• EXERCISE INSTRUCTIONS
Could you repeat the records below exactly, without the pictures?

• GIVEN RECORDS

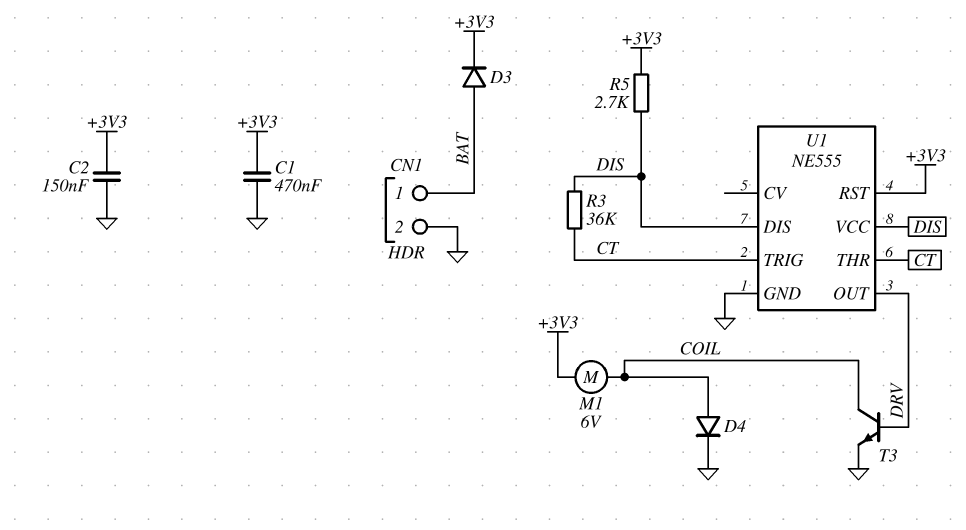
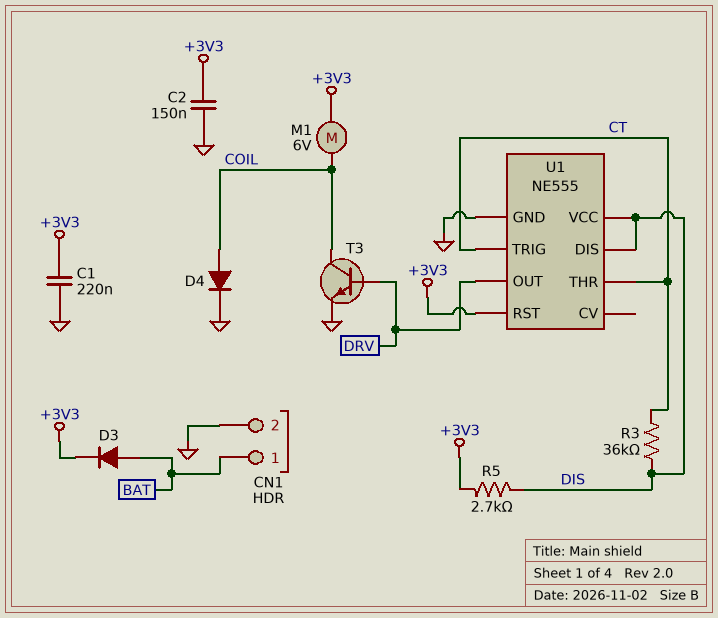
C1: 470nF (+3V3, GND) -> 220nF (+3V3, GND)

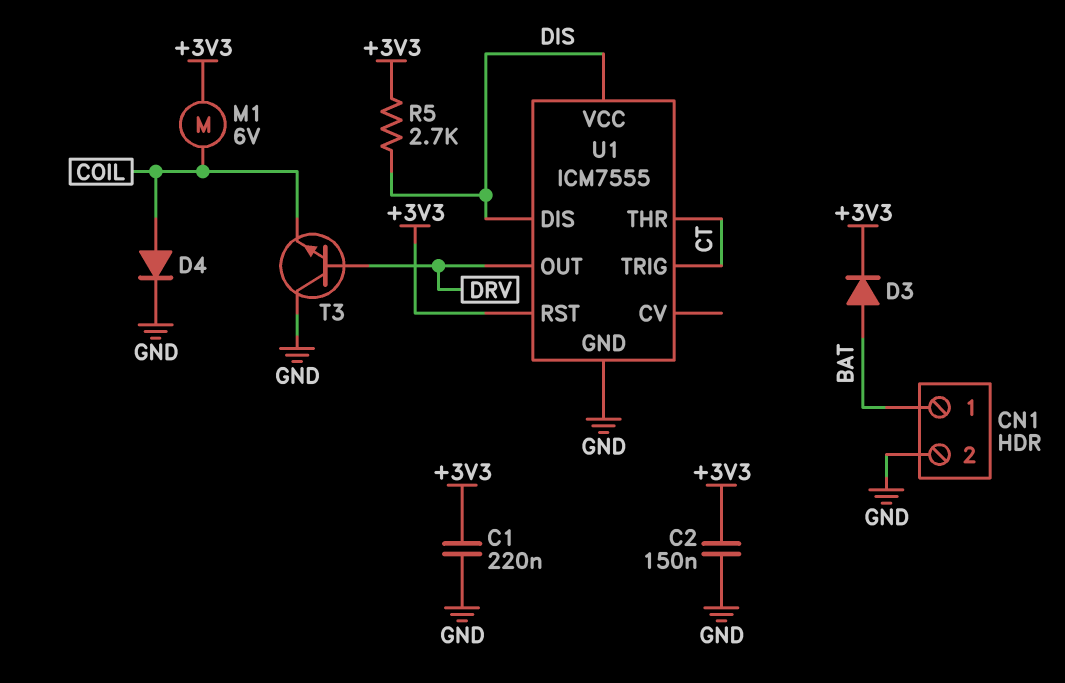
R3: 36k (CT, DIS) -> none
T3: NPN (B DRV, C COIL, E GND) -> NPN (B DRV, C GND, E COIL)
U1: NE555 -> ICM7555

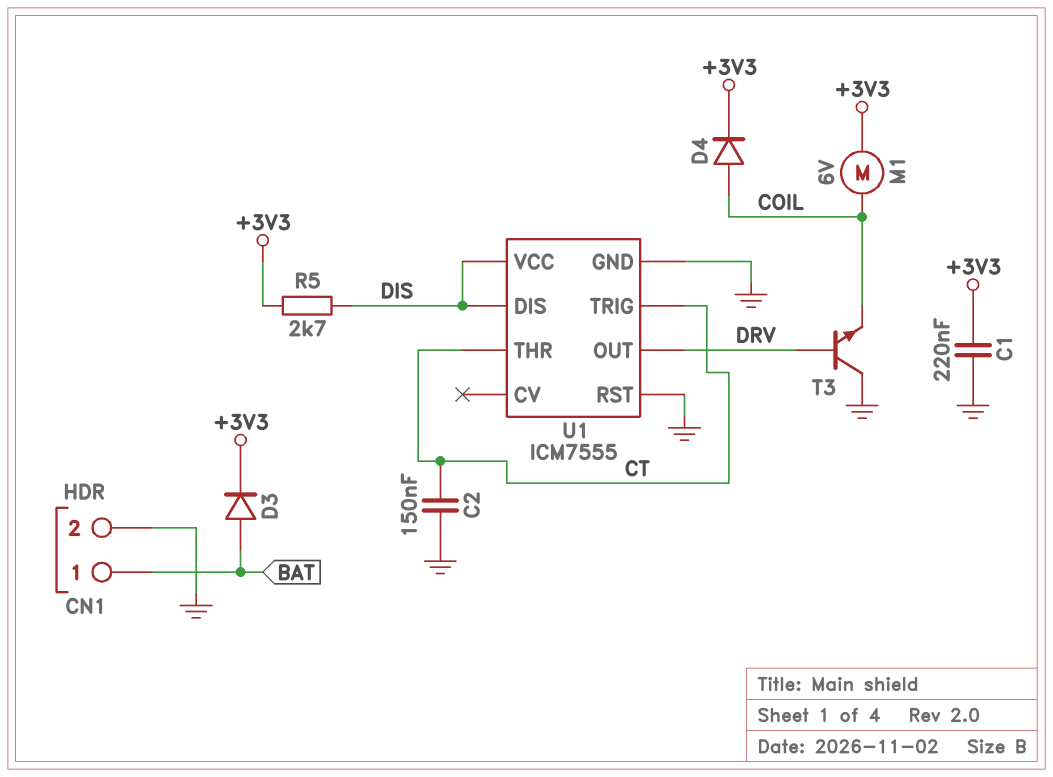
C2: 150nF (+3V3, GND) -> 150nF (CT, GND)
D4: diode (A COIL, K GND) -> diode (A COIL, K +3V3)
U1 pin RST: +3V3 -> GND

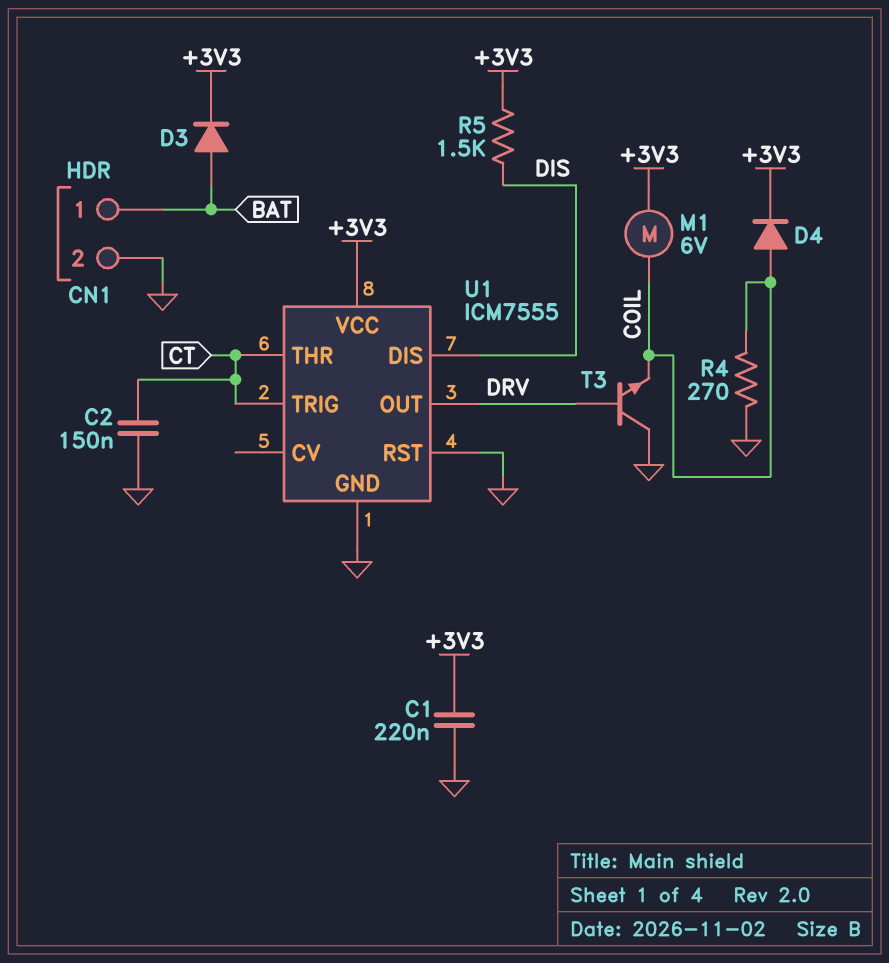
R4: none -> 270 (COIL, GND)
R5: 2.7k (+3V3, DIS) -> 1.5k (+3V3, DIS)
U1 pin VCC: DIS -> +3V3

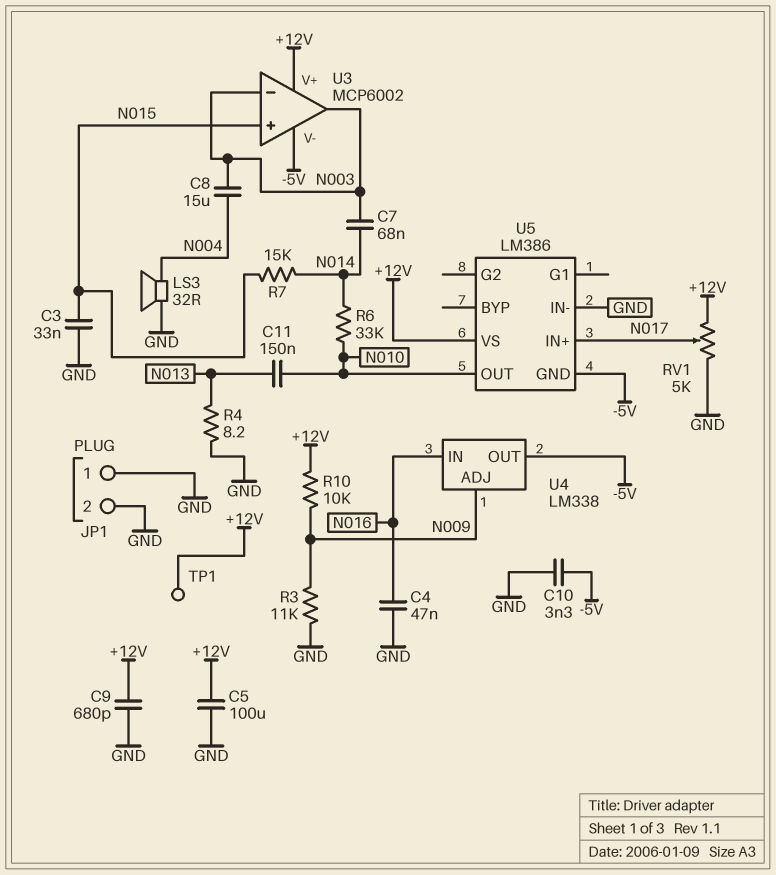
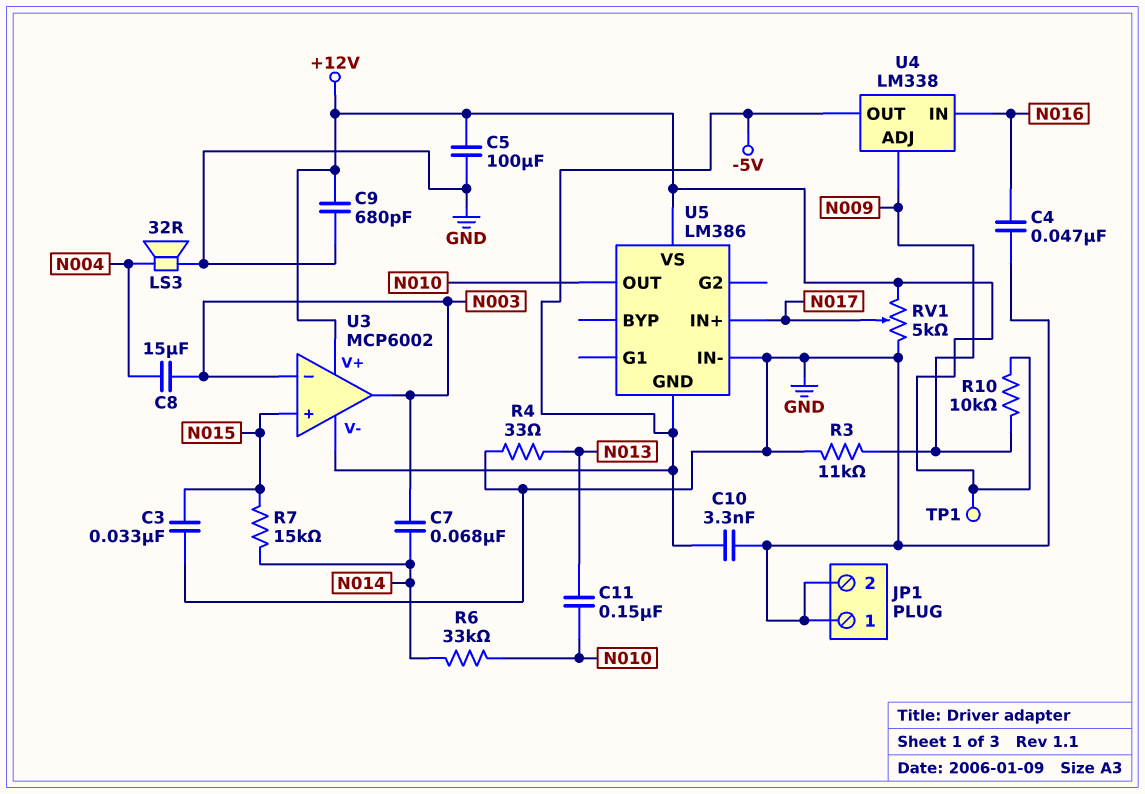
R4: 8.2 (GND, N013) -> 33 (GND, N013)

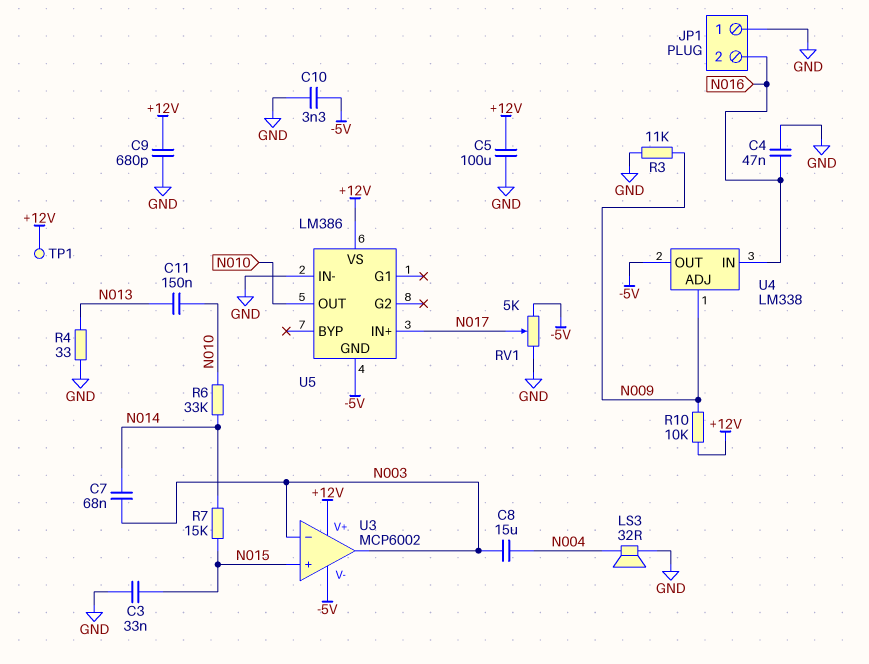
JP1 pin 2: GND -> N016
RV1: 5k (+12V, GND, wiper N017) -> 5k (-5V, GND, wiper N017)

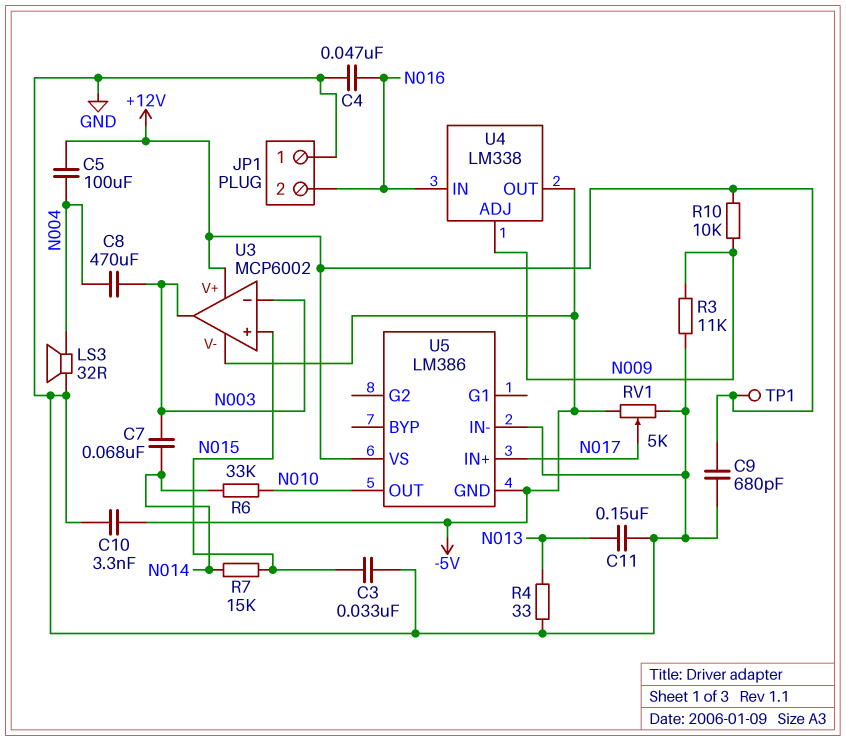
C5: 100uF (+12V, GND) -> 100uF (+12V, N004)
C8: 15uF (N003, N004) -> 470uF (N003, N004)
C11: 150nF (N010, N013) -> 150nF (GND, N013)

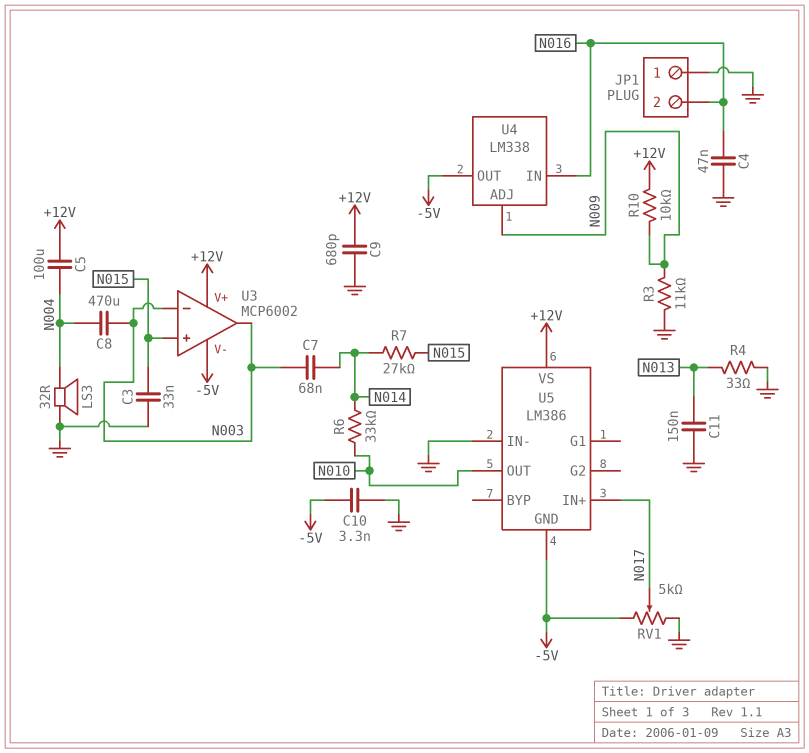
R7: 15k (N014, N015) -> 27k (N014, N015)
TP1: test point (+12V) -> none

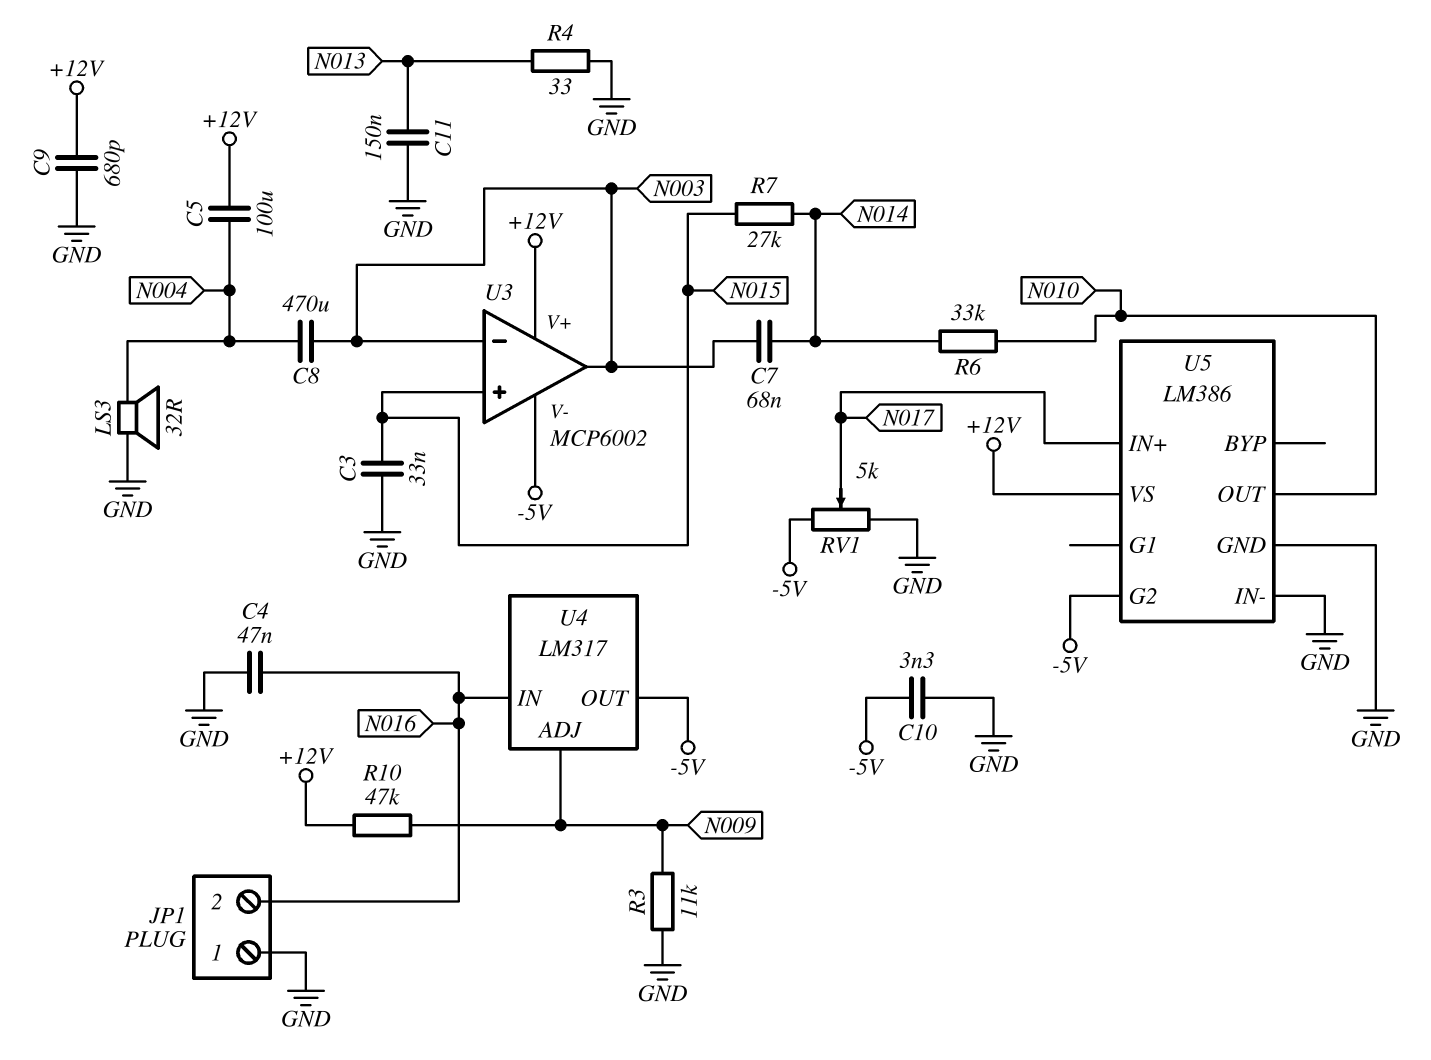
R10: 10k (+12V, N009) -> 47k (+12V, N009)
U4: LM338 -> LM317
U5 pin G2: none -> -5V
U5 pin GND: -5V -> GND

• RESPONSE BELOW
C1: 470nF (+3V3, GND) -> 220nF (+3V3, GND)

R3: 36k (CT, DIS) -> none
T3: NPN (B DRV, C COIL, E GND) -> NPN (B DRV, C GND, E COIL)
U1: NE555 -> ICM7555

C2: 150nF (+3V3, GND) -> 150nF (CT, GND)
D4: diode (A COIL, K GND) -> diode (A COIL, K +3V3)
U1 pin RST: +3V3 -> GND

R4: none -> 270 (COIL, GND)
R5: 2.7k (+3V3, DIS) -> 1.5k (+3V3, DIS)
U1 pin VCC: DIS -> +3V3

R4: 8.2 (GND, N013) -> 33 (GND, N013)

JP1 pin 2: GND -> N016
RV1: 5k (+12V, GND, wiper N017) -> 5k (-5V, GND, wiper N017)

C5: 100uF (+12V, GND) -> 100uF (+12V, N004)
C8: 15uF (N003, N004) -> 470uF (N003, N004)
C11: 150nF (N010, N013) -> 150nF (GND, N013)

R7: 15k (N014, N015) -> 27k (N014, N015)
TP1: test point (+12V) -> none

R10: 10k (+12V, N009) -> 47k (+12V, N009)
U4: LM338 -> LM317
U5 pin G2: none -> -5V
U5 pin GND: -5V -> GND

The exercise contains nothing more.